As an exercise, transcribe the data below in full and exactly, omitting pictures.

## [PROVIDED RECORDS]
········
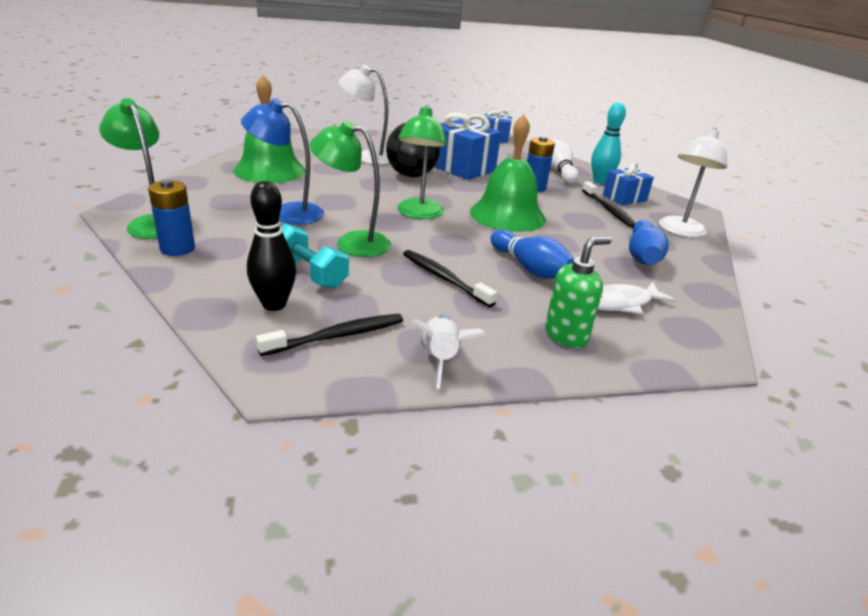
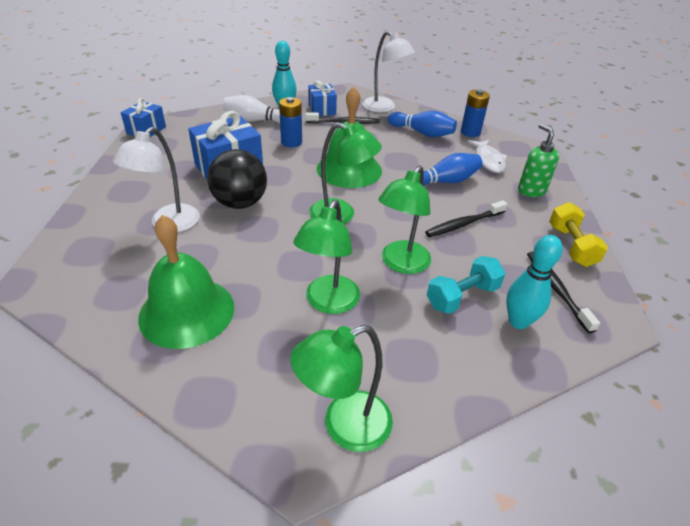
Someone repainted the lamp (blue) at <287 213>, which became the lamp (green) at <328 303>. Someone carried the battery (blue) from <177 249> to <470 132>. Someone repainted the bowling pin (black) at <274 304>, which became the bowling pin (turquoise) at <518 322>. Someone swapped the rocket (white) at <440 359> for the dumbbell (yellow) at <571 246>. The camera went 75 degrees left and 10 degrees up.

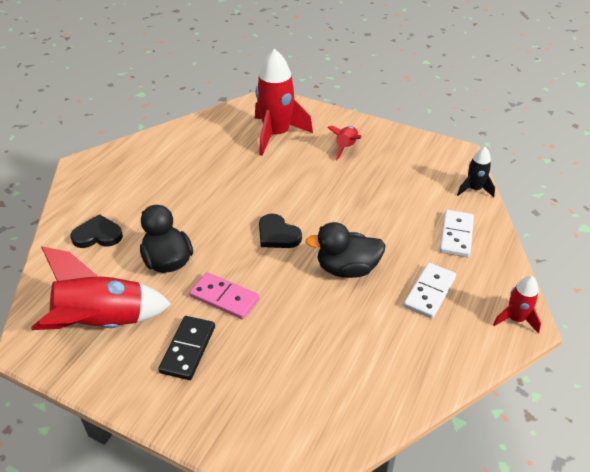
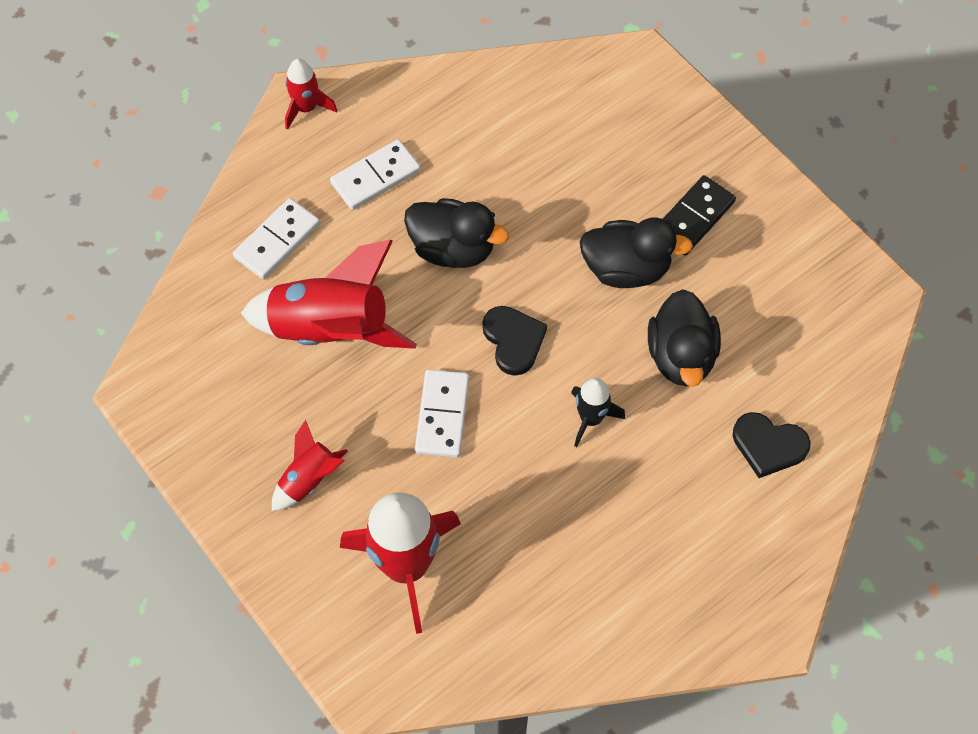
Someone carried the rocket (black) from <474 189> to <591 418>. Someone carried the rocket (red) from <102 323> to <331 329>. Someone swapped the domino (pink) at <224 297> for the duck (black) at <626 268>. Someone put down the domino (white) at <442 415>. The camera went 155 degrees left and 20 degrees up.

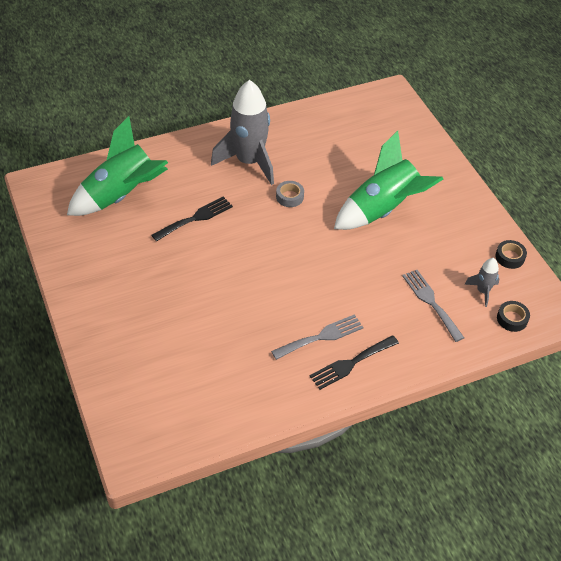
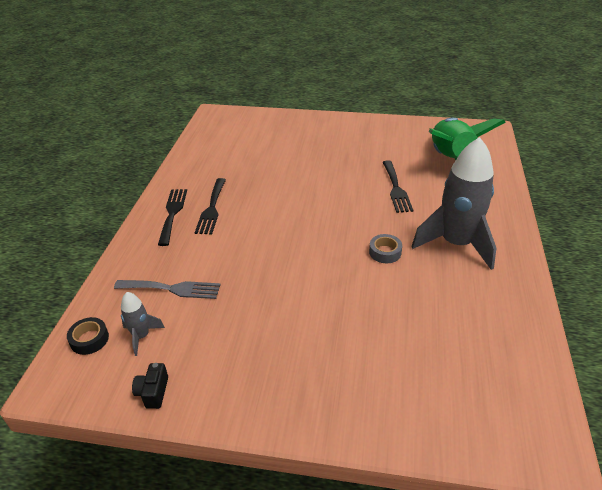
Someone took away the rocket (green) at <382 210>. Someone swapped the tape (black) at <510 257> for the camera (black) at <153 392>. Someone repainted the fork (grey) at <321 337>, which became the fork (black) at <212 208>. The camera went 125 degrees right and 10 degrees down.

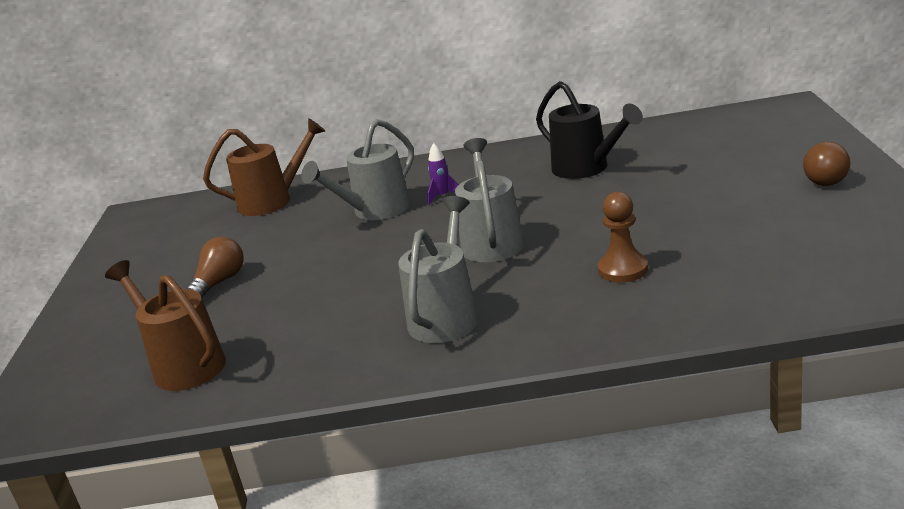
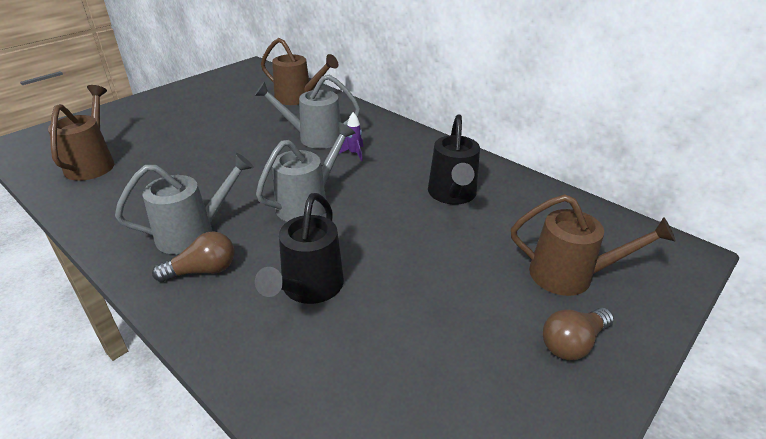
Someone swapped the pawn (brown) at <623 269> for the watering can (black) at <309 289>. Someone carried the light bulb (brown) from <219 283> to <203 271>. Someone put down the watering can (brown) at <571 275>. The camera went 40 degrees right and 10 degrees up.

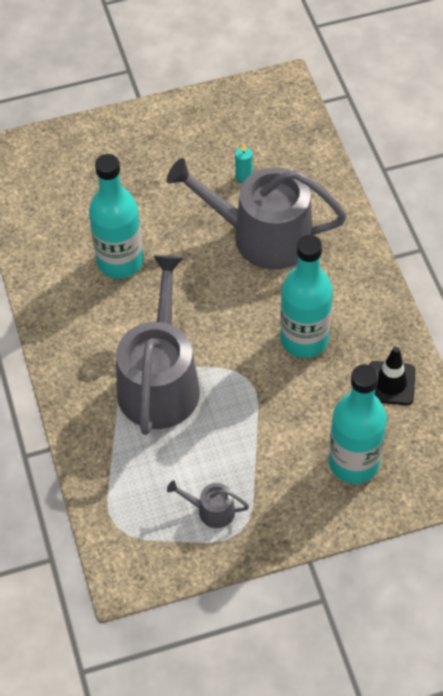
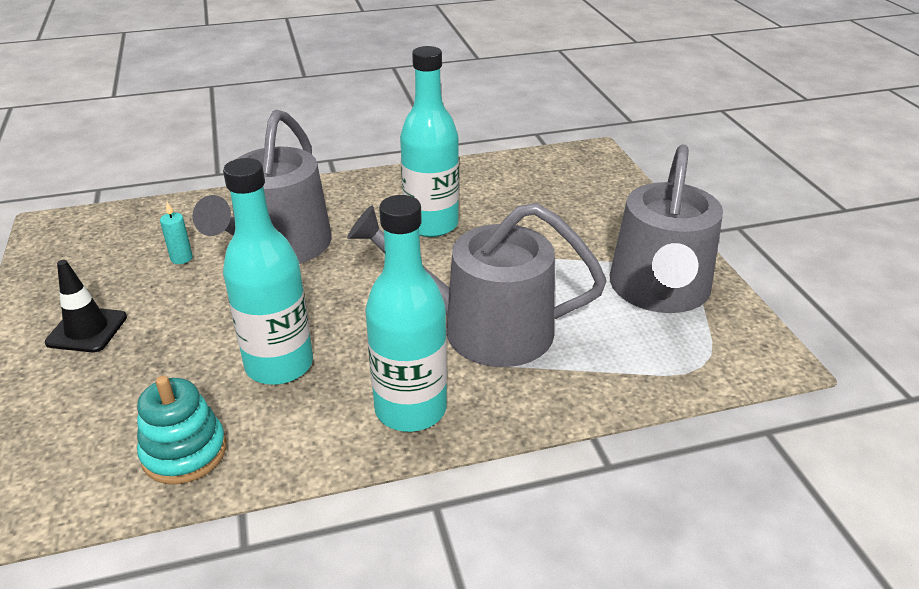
Someone carried the traffic cone (black) from <390 383> to <87 330>. Someone carried the bottle (turquoise) from <353 462> to <410 409>. Someone scaled the watering can (grey) at <211 510> by 2.41. Someone put down the stacking toy (turquoise) at <184 452>. The camera went 90 degrees left and 20 degrees down.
········
## [PROBLEM SOLUTION]
Someone repainted the lamp (blue) at <287 213>, which became the lamp (green) at <328 303>. Someone carried the battery (blue) from <177 249> to <470 132>. Someone repainted the bowling pin (black) at <274 304>, which became the bowling pin (turquoise) at <518 322>. Someone swapped the rocket (white) at <440 359> for the dumbbell (yellow) at <571 246>. The camera went 75 degrees left and 10 degrees up.

Someone carried the rocket (black) from <474 189> to <591 418>. Someone carried the rocket (red) from <102 323> to <331 329>. Someone swapped the domino (pink) at <224 297> for the duck (black) at <626 268>. Someone put down the domino (white) at <442 415>. The camera went 155 degrees left and 20 degrees up.

Someone took away the rocket (green) at <382 210>. Someone swapped the tape (black) at <510 257> for the camera (black) at <153 392>. Someone repainted the fork (grey) at <321 337>, which became the fork (black) at <212 208>. The camera went 125 degrees right and 10 degrees down.

Someone swapped the pawn (brown) at <623 269> for the watering can (black) at <309 289>. Someone carried the light bulb (brown) from <219 283> to <203 271>. Someone put down the watering can (brown) at <571 275>. The camera went 40 degrees right and 10 degrees up.

Someone carried the traffic cone (black) from <390 383> to <87 330>. Someone carried the bottle (turquoise) from <353 462> to <410 409>. Someone scaled the watering can (grey) at <211 510> by 2.41. Someone put down the stacking toy (turquoise) at <184 452>. The camera went 90 degrees left and 20 degrees down.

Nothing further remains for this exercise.